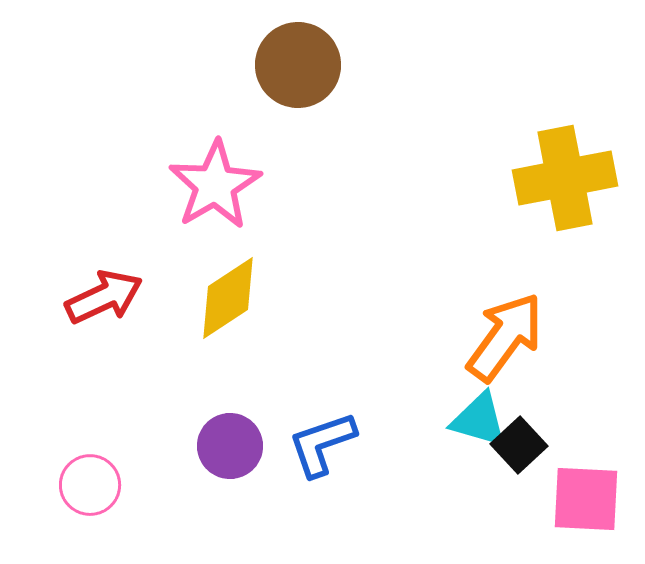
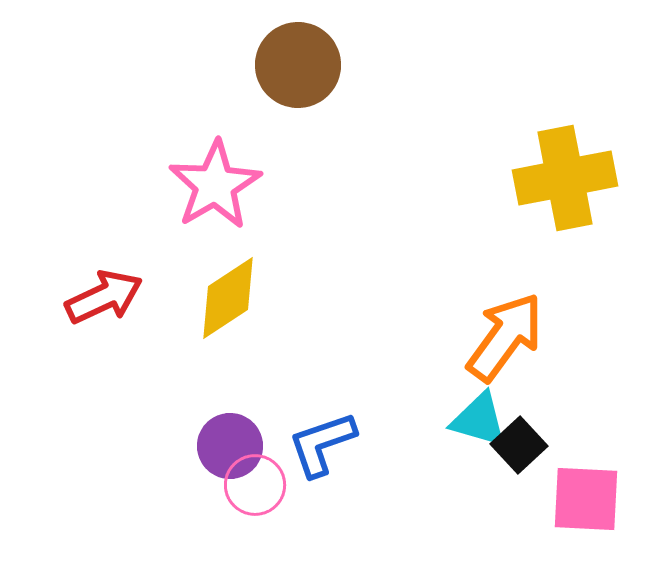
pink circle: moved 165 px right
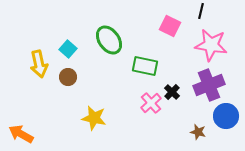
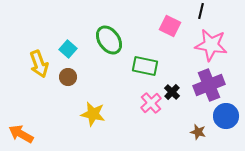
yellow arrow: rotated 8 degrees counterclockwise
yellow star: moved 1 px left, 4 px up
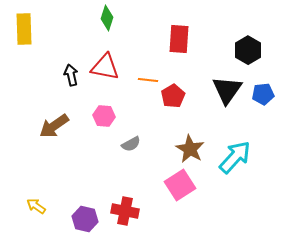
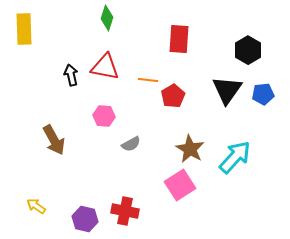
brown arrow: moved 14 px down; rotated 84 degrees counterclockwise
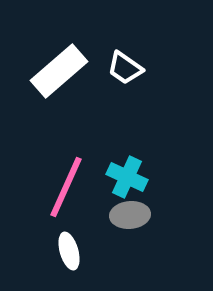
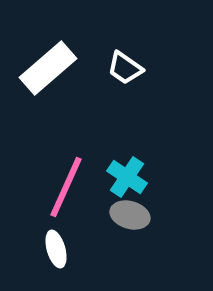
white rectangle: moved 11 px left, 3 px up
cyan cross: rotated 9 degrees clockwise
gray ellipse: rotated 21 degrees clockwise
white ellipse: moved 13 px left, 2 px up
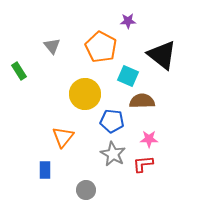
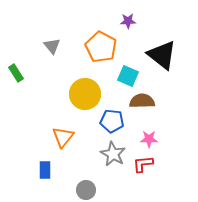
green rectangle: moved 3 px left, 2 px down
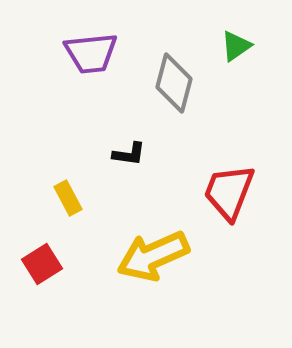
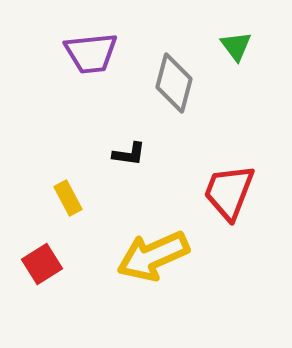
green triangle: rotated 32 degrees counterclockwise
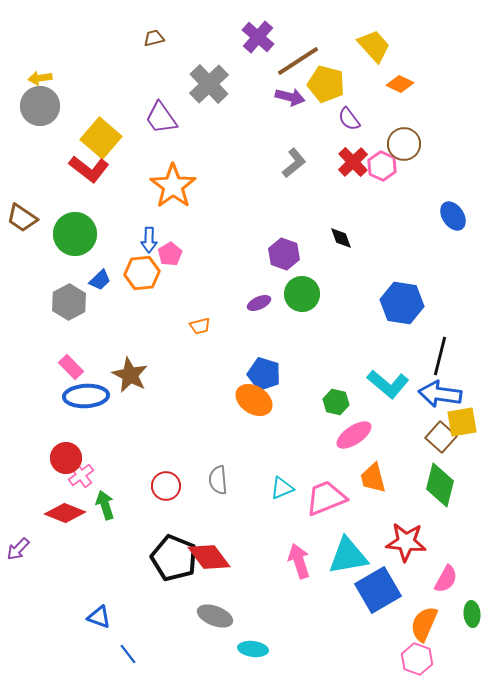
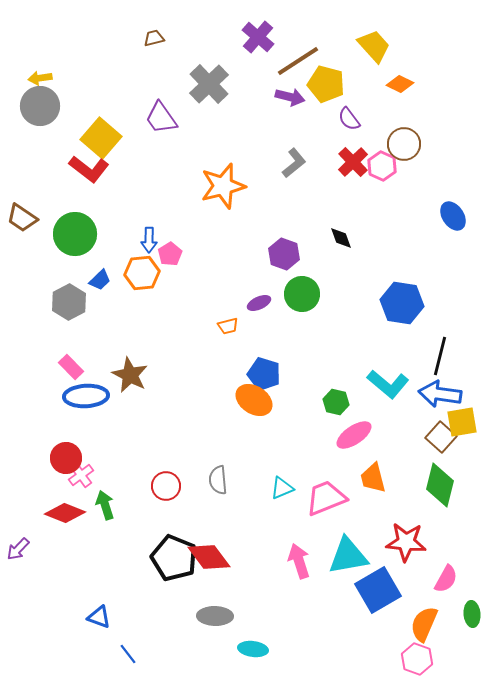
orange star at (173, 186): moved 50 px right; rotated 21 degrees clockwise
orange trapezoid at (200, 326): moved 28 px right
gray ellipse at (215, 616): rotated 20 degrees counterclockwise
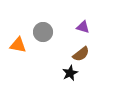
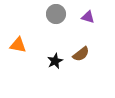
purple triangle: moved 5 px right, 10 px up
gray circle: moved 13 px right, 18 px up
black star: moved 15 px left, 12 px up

---

■ WORK ORDER
The entries are to be restated word for word, and no picture should appear in the copy.

■ EXERCISE OUTPUT
pink circle: moved 165 px right
yellow arrow: rotated 8 degrees counterclockwise
yellow star: moved 1 px left, 4 px up
brown arrow: moved 14 px down; rotated 84 degrees counterclockwise
white rectangle: moved 11 px left, 3 px up
cyan cross: rotated 9 degrees clockwise
gray ellipse: rotated 21 degrees clockwise
white ellipse: moved 13 px left, 2 px up
green rectangle: moved 3 px left, 2 px down
green triangle: rotated 32 degrees counterclockwise
orange star at (173, 186): moved 50 px right; rotated 21 degrees clockwise
orange trapezoid at (200, 326): moved 28 px right
gray ellipse at (215, 616): rotated 20 degrees counterclockwise
purple triangle: moved 5 px right, 10 px up
gray circle: moved 13 px right, 18 px up
black star: moved 15 px left, 12 px up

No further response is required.